(Stored items from a collection)
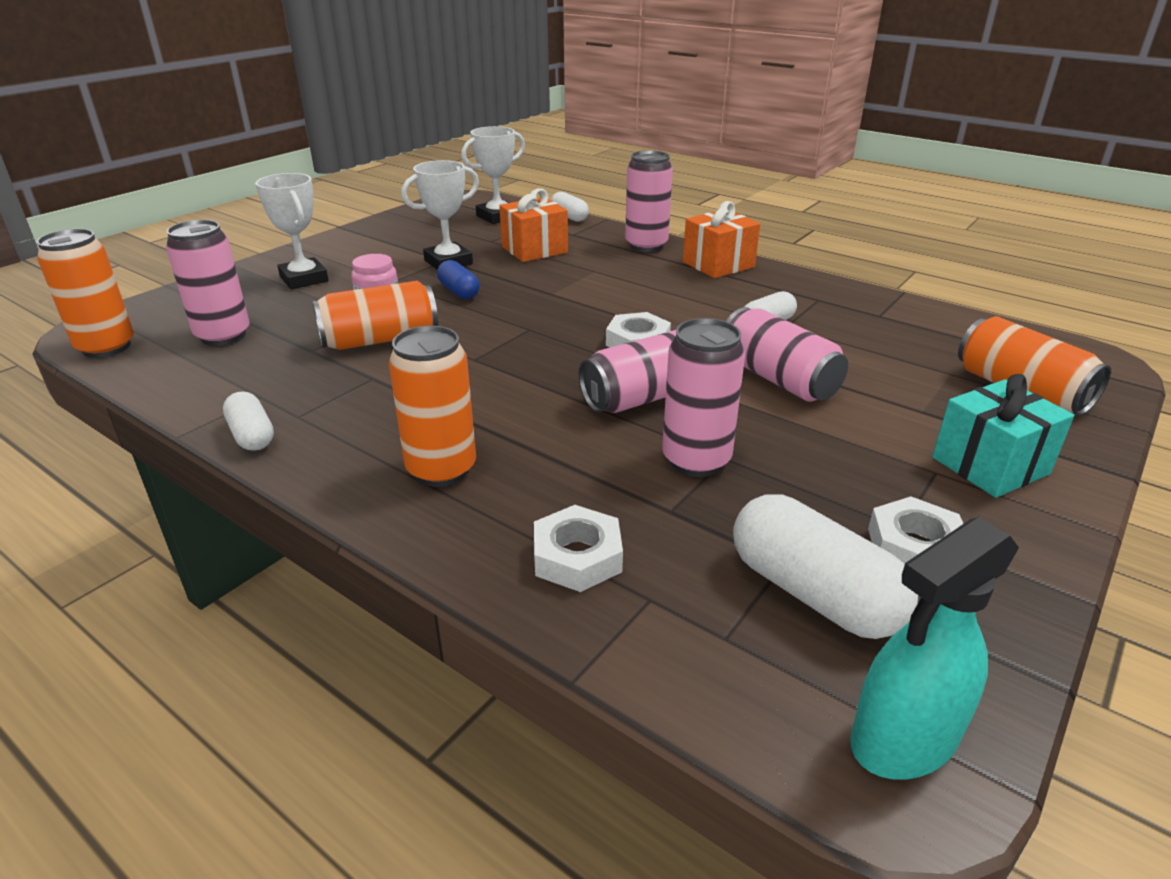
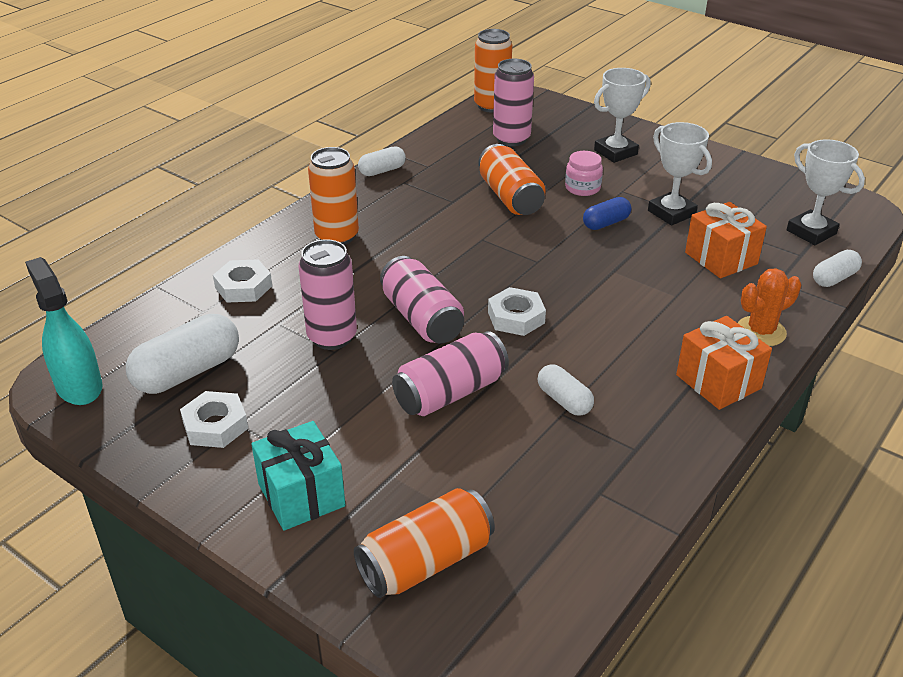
camera: 90 degrees right, 5 degrees up
(646, 245) = (761, 331): pink can -> orange cactus

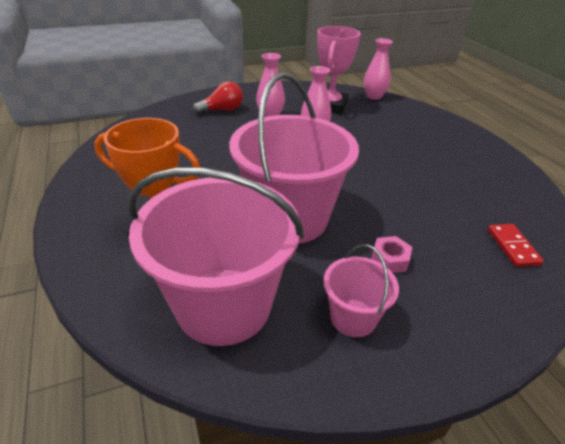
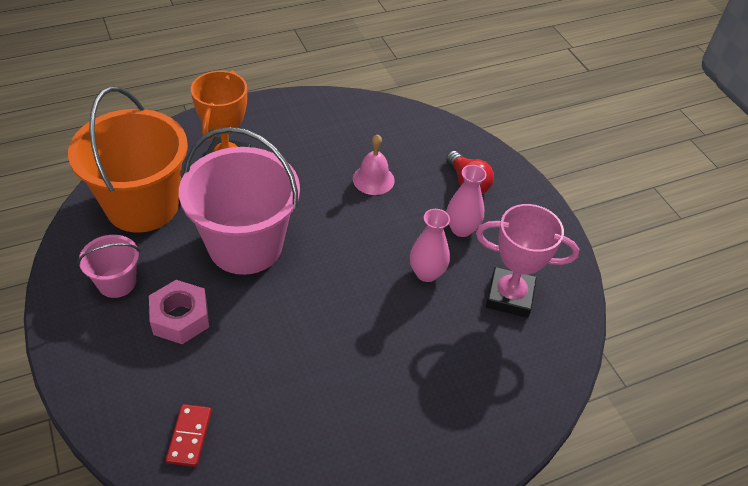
camera: 85 degrees right, 10 degrees up
(210, 147) = (373, 179): none -> pink bell
(223, 305) = (142, 205): pink bucket -> orange bucket
(374, 96) = (564, 358): pink vase -> none
(389, 260) = (180, 318): pink nut -> pink nut, size x1.60
(512, 247) = (189, 436): red domino -> red domino turned 75 degrees counterclockwise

### [DIRECTIONS FOR THIS TASK]
Word for word, restate all of the entries above and leave each picture out.

### [ANSWER SPACE]
camera: 90 degrees right, 5 degrees up
(646, 245) = (761, 331): pink can -> orange cactus

camera: 85 degrees right, 10 degrees up
(210, 147) = (373, 179): none -> pink bell
(223, 305) = (142, 205): pink bucket -> orange bucket
(374, 96) = (564, 358): pink vase -> none
(389, 260) = (180, 318): pink nut -> pink nut, size x1.60
(512, 247) = (189, 436): red domino -> red domino turned 75 degrees counterclockwise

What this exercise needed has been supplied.